(What to work on)
Note how many lines in the entries below contain the string "building", and answer with that number and no other text.

(Entries shown)
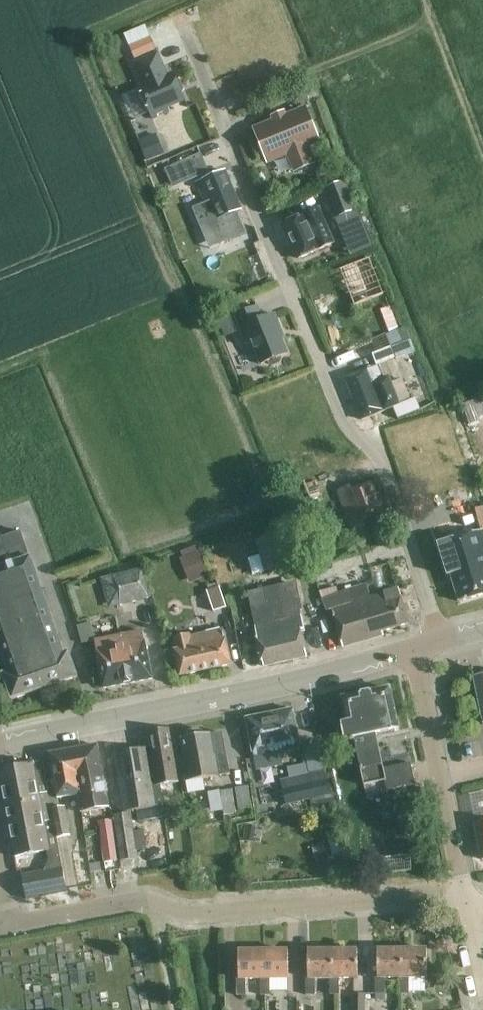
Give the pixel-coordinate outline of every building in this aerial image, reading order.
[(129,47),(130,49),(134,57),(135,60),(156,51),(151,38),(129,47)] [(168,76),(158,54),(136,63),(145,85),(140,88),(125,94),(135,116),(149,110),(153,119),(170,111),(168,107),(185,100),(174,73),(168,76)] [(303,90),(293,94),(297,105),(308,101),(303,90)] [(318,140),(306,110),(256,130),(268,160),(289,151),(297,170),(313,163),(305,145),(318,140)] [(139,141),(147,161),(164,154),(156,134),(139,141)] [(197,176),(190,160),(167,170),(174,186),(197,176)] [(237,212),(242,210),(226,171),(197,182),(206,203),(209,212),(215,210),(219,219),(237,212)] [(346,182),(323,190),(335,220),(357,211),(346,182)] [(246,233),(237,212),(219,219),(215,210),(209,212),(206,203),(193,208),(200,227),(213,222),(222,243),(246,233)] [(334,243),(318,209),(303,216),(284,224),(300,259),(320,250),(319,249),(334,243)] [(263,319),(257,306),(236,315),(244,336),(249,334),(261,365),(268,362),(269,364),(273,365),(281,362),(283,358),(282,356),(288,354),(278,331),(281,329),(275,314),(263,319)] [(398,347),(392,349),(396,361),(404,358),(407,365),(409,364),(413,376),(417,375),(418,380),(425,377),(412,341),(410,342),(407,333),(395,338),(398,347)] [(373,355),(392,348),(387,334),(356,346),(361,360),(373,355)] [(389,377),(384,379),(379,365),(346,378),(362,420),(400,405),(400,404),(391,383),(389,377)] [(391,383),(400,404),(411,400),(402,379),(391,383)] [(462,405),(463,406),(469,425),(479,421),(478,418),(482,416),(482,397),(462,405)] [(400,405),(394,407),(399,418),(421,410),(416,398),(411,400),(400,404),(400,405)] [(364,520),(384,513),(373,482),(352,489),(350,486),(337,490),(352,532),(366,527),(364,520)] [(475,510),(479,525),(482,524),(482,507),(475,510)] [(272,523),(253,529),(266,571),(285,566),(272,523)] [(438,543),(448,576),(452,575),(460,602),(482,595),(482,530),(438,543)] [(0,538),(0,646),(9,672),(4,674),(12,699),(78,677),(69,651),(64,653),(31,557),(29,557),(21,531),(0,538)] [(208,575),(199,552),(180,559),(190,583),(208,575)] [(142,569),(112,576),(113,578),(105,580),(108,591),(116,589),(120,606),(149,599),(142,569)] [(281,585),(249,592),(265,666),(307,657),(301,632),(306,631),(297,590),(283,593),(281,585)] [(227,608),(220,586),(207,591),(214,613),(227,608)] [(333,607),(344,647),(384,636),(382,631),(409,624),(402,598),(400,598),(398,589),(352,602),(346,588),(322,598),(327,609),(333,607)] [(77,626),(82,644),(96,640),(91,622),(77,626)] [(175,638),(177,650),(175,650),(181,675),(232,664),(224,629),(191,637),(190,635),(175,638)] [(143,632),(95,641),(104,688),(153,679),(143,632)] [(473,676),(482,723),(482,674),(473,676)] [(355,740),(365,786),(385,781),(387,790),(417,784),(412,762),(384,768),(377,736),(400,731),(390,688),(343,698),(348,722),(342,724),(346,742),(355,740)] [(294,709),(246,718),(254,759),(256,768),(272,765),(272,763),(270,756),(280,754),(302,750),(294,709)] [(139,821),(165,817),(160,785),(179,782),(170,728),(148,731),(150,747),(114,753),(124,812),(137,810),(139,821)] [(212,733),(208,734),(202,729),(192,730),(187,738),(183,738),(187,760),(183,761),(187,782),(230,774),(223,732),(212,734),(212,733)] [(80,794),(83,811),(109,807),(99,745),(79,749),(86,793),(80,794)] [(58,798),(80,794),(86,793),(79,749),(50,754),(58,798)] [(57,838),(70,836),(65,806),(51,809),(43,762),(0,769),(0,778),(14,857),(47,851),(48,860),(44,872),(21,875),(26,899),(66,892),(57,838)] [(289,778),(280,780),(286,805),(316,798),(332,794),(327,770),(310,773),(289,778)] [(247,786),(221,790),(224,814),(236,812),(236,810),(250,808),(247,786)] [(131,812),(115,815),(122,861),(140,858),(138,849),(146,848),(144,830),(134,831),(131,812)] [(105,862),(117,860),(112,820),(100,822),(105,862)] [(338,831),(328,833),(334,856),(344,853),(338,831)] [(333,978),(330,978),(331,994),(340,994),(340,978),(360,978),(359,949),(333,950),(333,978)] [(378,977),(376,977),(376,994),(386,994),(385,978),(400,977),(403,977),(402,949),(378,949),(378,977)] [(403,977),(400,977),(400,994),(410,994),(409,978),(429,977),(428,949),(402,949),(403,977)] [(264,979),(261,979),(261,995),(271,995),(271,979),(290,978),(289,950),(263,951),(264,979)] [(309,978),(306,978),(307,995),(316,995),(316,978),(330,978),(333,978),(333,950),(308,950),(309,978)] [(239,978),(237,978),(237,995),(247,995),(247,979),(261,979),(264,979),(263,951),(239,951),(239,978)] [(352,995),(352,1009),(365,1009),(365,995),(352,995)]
...
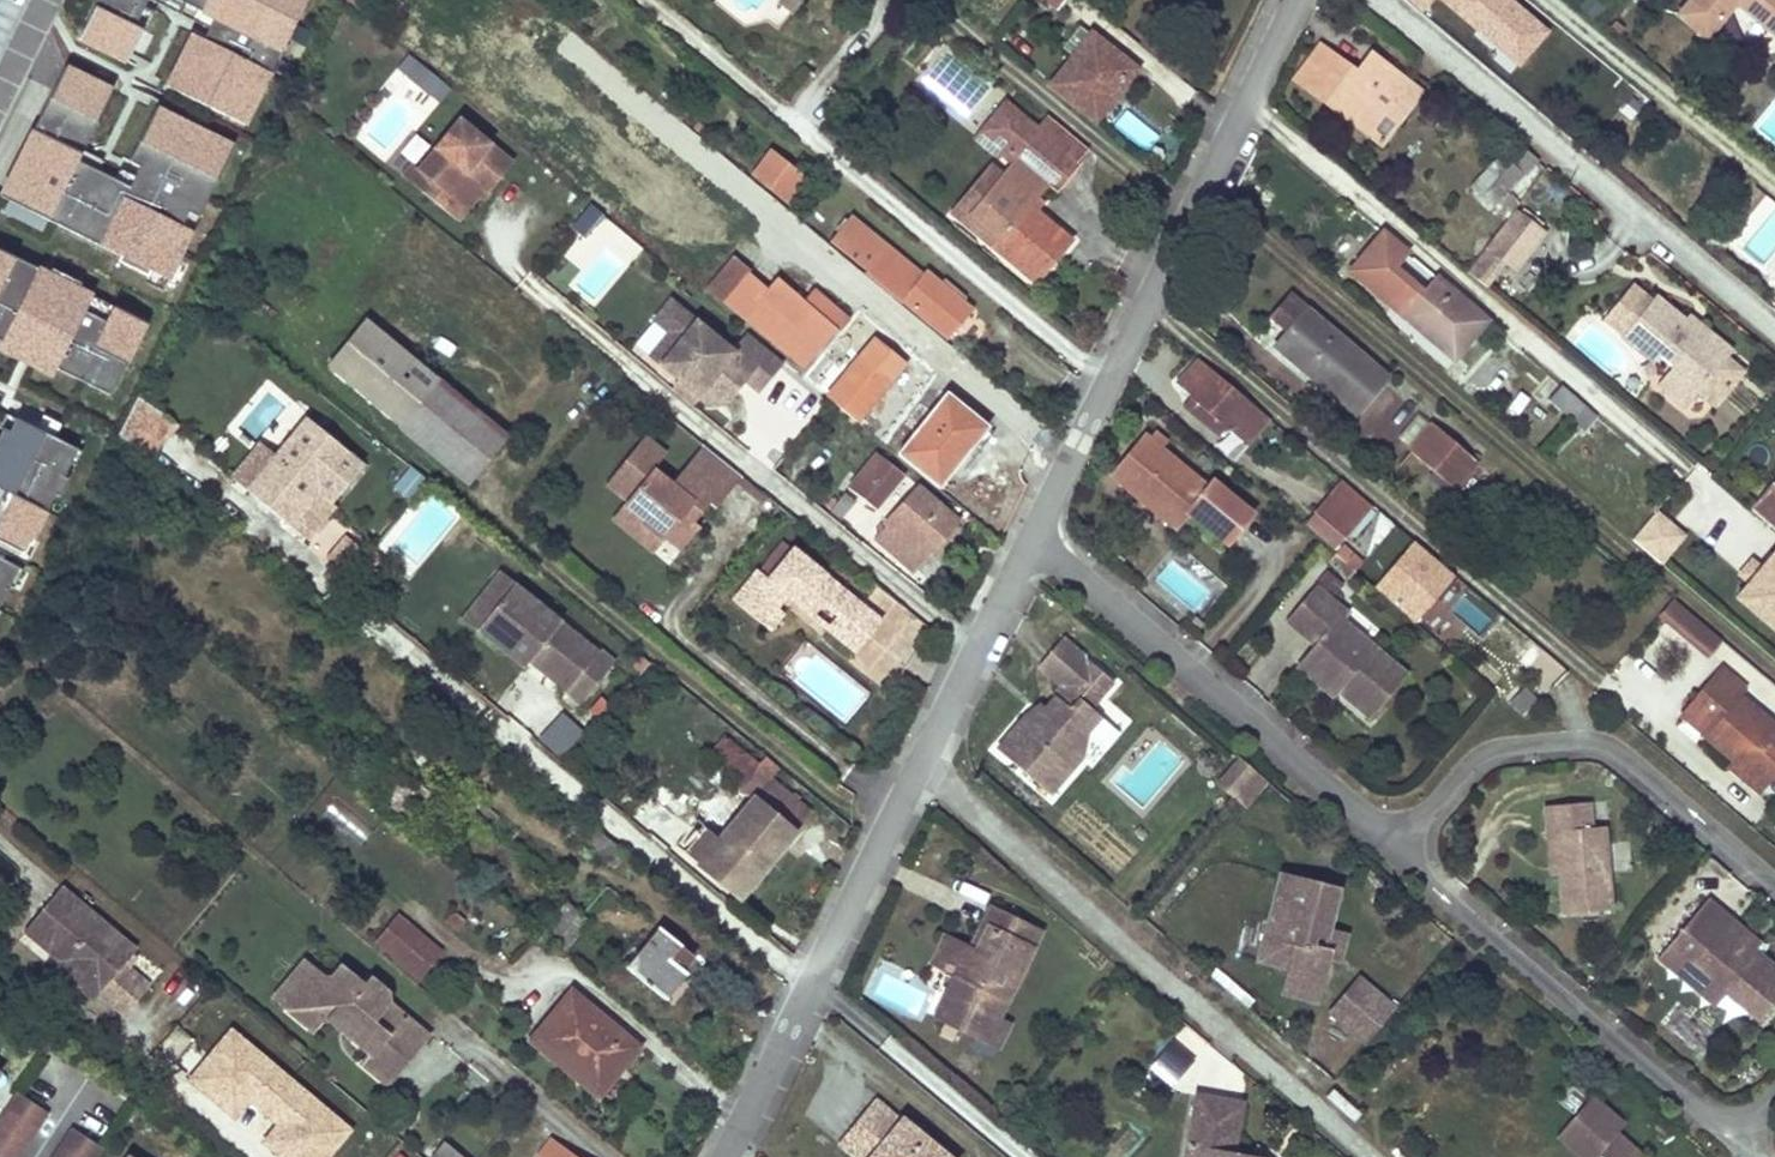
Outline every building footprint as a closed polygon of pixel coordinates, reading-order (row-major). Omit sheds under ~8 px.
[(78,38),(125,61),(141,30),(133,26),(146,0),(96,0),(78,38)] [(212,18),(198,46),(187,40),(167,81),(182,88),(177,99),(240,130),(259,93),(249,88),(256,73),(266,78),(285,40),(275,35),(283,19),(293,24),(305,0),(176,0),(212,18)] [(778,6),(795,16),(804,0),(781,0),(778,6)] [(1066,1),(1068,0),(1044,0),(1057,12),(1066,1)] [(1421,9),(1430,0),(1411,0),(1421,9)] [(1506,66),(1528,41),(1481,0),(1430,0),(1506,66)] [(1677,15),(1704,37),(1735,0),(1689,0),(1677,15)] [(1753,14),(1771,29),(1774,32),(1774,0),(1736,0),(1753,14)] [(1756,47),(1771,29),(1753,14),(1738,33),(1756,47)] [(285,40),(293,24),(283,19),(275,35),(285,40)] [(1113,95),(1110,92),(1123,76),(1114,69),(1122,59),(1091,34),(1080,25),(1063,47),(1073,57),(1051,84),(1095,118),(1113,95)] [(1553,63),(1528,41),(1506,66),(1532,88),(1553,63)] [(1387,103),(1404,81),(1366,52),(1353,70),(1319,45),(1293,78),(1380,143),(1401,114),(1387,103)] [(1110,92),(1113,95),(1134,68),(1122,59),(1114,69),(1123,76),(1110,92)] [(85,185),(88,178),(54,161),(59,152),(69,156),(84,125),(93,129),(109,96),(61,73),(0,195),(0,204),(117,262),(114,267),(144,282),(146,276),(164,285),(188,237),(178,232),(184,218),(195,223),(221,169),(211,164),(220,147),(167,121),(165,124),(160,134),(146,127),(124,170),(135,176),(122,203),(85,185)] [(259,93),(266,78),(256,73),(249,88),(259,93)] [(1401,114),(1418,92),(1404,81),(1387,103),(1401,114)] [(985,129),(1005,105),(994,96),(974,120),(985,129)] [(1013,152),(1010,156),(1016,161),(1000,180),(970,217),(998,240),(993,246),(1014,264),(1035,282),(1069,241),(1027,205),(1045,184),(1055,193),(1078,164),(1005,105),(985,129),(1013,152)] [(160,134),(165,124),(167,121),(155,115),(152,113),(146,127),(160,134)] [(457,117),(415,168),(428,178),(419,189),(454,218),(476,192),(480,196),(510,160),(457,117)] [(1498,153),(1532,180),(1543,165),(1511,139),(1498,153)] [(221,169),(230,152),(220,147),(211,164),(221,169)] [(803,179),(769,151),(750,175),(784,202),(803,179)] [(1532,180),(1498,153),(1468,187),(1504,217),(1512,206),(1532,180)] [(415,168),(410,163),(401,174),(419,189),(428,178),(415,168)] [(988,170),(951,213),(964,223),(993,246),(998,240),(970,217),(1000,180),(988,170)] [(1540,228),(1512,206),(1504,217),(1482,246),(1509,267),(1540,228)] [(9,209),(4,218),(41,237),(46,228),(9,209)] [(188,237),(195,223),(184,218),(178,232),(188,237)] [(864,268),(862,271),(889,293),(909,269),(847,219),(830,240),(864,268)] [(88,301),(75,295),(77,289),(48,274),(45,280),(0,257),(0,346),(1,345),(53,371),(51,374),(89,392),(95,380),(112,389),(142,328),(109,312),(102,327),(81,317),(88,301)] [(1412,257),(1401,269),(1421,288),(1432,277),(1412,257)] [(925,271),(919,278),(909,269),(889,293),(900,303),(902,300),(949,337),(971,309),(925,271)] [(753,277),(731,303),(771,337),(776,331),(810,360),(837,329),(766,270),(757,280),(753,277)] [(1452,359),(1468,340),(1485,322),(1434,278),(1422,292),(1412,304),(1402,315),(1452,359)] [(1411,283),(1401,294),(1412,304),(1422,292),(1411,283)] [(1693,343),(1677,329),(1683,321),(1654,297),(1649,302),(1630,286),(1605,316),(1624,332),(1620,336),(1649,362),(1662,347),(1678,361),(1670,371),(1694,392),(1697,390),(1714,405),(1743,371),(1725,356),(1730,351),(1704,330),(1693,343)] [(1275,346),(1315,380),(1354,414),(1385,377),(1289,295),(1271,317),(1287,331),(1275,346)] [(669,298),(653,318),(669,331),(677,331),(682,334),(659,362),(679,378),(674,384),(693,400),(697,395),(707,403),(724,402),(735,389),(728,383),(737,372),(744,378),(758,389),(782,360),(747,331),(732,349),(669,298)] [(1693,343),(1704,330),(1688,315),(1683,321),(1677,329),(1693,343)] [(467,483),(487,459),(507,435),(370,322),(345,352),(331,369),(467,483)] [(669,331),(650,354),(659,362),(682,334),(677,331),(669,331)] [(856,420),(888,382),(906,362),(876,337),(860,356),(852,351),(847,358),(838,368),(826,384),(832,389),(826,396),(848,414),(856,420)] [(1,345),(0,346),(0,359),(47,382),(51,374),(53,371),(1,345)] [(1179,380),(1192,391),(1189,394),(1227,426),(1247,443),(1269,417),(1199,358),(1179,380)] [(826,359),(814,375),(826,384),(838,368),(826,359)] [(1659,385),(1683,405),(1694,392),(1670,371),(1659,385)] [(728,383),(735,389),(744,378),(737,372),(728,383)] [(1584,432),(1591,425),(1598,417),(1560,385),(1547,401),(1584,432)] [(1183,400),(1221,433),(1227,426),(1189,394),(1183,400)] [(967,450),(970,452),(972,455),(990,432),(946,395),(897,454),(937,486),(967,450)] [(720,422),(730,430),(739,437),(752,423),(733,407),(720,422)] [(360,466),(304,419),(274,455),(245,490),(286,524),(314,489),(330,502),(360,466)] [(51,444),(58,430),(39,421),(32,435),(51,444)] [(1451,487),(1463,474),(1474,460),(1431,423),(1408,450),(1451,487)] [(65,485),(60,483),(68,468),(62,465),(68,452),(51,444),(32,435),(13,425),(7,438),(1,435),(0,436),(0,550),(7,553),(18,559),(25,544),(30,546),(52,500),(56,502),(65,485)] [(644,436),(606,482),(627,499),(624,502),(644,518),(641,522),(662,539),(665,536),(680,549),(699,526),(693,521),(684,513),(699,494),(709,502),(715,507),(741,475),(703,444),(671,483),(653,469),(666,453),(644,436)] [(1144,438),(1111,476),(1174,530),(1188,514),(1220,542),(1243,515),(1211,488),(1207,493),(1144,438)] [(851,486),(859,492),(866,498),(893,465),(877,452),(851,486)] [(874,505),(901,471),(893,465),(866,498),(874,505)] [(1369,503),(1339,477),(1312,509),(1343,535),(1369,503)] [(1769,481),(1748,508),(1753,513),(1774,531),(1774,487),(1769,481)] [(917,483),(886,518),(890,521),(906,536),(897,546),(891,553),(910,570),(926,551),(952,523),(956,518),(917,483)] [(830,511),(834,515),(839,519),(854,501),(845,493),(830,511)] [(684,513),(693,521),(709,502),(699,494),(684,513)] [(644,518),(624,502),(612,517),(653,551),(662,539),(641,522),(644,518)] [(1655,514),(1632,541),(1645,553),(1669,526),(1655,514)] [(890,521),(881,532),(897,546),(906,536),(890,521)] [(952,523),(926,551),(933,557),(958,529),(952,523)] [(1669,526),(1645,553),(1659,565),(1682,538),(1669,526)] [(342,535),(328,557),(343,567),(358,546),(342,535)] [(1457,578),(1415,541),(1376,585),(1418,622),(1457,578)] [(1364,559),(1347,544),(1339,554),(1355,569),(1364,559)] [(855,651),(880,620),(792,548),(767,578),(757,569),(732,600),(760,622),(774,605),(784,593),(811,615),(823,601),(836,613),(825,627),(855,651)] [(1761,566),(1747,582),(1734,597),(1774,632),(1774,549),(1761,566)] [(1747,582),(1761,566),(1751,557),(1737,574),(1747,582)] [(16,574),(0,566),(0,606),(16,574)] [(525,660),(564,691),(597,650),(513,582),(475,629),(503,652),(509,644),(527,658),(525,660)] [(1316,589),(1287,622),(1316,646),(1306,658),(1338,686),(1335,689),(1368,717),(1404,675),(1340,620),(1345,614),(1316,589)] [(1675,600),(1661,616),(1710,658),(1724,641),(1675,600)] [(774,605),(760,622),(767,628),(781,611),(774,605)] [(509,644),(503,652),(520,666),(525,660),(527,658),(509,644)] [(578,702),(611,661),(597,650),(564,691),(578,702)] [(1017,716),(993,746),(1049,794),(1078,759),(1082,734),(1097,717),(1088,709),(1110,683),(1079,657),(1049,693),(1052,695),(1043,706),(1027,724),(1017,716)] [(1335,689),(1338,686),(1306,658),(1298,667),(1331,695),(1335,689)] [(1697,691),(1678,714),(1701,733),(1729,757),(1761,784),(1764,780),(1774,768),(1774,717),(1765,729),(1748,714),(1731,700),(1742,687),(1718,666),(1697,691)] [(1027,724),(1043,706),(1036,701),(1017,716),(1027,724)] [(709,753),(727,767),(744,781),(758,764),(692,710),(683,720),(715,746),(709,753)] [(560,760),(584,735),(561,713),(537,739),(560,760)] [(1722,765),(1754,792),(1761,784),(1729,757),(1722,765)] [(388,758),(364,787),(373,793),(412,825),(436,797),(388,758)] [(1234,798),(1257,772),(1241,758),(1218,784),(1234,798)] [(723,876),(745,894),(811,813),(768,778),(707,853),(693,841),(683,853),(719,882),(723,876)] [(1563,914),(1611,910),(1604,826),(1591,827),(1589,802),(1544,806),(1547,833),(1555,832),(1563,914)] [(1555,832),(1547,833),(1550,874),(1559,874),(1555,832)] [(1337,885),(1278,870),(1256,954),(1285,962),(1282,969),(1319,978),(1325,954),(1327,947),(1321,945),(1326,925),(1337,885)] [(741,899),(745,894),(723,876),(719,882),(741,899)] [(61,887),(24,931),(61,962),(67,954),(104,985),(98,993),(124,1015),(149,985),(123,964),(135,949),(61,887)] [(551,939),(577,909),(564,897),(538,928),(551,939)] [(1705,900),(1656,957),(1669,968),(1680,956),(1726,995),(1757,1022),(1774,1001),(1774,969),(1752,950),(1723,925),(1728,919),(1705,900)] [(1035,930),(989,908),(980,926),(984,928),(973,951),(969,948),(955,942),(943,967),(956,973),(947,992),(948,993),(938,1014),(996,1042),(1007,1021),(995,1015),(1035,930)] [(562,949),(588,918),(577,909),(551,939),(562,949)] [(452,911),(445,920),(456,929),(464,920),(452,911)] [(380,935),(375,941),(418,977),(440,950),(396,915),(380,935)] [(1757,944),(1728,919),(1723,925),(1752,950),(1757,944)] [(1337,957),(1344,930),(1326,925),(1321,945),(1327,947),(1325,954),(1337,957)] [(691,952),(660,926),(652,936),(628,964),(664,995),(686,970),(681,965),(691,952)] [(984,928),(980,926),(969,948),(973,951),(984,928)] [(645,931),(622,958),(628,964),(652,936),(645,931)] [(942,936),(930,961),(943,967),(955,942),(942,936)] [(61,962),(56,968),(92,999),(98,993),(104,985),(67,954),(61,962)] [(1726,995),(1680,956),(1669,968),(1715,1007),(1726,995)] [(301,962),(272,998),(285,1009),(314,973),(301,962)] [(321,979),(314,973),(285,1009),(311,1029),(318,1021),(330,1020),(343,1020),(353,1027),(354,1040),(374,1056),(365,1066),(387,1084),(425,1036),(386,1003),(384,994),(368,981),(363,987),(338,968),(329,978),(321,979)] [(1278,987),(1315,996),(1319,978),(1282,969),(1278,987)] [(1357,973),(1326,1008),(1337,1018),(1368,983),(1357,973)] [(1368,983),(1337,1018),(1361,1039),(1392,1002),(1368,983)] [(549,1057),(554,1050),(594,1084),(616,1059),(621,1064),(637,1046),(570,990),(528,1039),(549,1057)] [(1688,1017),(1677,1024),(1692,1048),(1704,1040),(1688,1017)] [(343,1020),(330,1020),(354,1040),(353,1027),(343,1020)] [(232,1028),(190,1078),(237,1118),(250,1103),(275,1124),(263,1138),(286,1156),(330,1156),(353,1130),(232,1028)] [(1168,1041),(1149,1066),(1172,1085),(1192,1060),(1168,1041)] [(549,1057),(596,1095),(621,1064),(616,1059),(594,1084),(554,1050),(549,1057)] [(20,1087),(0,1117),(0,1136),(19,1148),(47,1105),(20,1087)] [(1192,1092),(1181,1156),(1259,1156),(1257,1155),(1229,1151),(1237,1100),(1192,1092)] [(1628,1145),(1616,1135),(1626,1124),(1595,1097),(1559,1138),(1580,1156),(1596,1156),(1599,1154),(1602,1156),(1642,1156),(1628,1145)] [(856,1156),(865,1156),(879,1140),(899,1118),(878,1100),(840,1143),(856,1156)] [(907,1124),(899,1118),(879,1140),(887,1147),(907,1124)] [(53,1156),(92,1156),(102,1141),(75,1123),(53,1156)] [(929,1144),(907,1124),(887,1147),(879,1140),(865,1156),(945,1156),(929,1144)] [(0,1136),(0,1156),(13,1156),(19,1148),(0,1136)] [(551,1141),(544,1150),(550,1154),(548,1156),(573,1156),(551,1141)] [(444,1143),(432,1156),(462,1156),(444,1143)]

(Answer)
2